RECORD EXTRACTS =
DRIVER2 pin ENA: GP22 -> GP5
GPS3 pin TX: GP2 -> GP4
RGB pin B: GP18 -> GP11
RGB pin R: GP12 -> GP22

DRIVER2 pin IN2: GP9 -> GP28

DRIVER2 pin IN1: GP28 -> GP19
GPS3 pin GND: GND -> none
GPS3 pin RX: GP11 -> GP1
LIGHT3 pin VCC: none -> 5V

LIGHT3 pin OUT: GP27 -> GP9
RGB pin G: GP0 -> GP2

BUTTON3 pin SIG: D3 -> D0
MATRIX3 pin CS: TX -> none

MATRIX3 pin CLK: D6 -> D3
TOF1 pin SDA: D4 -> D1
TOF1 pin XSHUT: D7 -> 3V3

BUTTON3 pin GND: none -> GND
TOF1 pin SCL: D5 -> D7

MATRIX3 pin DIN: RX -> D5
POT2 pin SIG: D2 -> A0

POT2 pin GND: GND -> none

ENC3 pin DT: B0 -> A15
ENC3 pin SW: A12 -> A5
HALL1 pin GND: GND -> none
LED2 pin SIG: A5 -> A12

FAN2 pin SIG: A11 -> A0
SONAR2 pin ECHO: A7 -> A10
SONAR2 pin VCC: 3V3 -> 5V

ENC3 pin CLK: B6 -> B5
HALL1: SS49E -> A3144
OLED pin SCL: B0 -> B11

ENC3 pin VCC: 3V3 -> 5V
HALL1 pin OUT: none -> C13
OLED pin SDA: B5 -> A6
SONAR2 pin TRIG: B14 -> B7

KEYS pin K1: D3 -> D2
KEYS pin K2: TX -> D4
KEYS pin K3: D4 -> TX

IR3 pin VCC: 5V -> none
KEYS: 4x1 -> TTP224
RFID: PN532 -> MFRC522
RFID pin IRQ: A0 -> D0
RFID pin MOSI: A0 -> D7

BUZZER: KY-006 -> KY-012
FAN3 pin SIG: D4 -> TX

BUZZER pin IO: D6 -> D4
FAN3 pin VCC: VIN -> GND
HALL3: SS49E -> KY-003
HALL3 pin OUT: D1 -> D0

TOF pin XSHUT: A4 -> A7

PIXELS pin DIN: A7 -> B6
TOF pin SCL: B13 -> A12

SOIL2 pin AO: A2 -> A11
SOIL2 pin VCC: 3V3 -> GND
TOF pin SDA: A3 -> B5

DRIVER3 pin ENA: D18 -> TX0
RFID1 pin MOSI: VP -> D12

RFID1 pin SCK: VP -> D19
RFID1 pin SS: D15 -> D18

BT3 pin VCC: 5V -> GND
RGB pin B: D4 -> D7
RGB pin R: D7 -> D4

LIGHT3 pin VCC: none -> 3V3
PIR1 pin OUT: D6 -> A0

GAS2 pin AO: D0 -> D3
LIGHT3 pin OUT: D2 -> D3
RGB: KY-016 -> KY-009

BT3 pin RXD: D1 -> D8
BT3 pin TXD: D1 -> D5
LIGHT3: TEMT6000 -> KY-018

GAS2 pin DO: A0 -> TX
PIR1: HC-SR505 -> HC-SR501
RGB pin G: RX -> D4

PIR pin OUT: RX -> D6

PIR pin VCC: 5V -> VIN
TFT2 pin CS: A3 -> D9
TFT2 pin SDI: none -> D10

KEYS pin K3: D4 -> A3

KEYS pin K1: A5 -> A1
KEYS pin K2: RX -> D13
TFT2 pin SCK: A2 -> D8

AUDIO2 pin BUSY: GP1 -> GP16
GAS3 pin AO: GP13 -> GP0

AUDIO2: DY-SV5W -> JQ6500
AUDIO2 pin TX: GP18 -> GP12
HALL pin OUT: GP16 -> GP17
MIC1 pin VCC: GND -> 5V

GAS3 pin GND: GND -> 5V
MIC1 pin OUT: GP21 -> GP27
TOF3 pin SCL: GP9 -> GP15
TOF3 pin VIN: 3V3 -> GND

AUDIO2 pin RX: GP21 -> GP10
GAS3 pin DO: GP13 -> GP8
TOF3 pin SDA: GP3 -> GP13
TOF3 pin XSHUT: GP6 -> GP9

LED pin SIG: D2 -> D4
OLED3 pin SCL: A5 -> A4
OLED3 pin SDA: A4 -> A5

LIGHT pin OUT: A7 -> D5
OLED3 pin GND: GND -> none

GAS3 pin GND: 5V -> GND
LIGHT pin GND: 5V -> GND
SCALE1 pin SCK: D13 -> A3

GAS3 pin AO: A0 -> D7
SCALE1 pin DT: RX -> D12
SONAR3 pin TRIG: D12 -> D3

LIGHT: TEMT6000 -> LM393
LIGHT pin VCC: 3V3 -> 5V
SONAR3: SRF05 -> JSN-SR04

ACTIVITY = Only what runs from the line containing "TOF pin SDA: A3 -> B5" through the final line of the entries above belongs in the answer, restated exactly.

YOUR SOLUTION =
TOF pin SDA: A3 -> B5

DRIVER3 pin ENA: D18 -> TX0
RFID1 pin MOSI: VP -> D12

RFID1 pin SCK: VP -> D19
RFID1 pin SS: D15 -> D18

BT3 pin VCC: 5V -> GND
RGB pin B: D4 -> D7
RGB pin R: D7 -> D4

LIGHT3 pin VCC: none -> 3V3
PIR1 pin OUT: D6 -> A0

GAS2 pin AO: D0 -> D3
LIGHT3 pin OUT: D2 -> D3
RGB: KY-016 -> KY-009

BT3 pin RXD: D1 -> D8
BT3 pin TXD: D1 -> D5
LIGHT3: TEMT6000 -> KY-018

GAS2 pin DO: A0 -> TX
PIR1: HC-SR505 -> HC-SR501
RGB pin G: RX -> D4

PIR pin OUT: RX -> D6

PIR pin VCC: 5V -> VIN
TFT2 pin CS: A3 -> D9
TFT2 pin SDI: none -> D10

KEYS pin K3: D4 -> A3

KEYS pin K1: A5 -> A1
KEYS pin K2: RX -> D13
TFT2 pin SCK: A2 -> D8

AUDIO2 pin BUSY: GP1 -> GP16
GAS3 pin AO: GP13 -> GP0

AUDIO2: DY-SV5W -> JQ6500
AUDIO2 pin TX: GP18 -> GP12
HALL pin OUT: GP16 -> GP17
MIC1 pin VCC: GND -> 5V

GAS3 pin GND: GND -> 5V
MIC1 pin OUT: GP21 -> GP27
TOF3 pin SCL: GP9 -> GP15
TOF3 pin VIN: 3V3 -> GND

AUDIO2 pin RX: GP21 -> GP10
GAS3 pin DO: GP13 -> GP8
TOF3 pin SDA: GP3 -> GP13
TOF3 pin XSHUT: GP6 -> GP9

LED pin SIG: D2 -> D4
OLED3 pin SCL: A5 -> A4
OLED3 pin SDA: A4 -> A5

LIGHT pin OUT: A7 -> D5
OLED3 pin GND: GND -> none

GAS3 pin GND: 5V -> GND
LIGHT pin GND: 5V -> GND
SCALE1 pin SCK: D13 -> A3

GAS3 pin AO: A0 -> D7
SCALE1 pin DT: RX -> D12
SONAR3 pin TRIG: D12 -> D3

LIGHT: TEMT6000 -> LM393
LIGHT pin VCC: 3V3 -> 5V
SONAR3: SRF05 -> JSN-SR04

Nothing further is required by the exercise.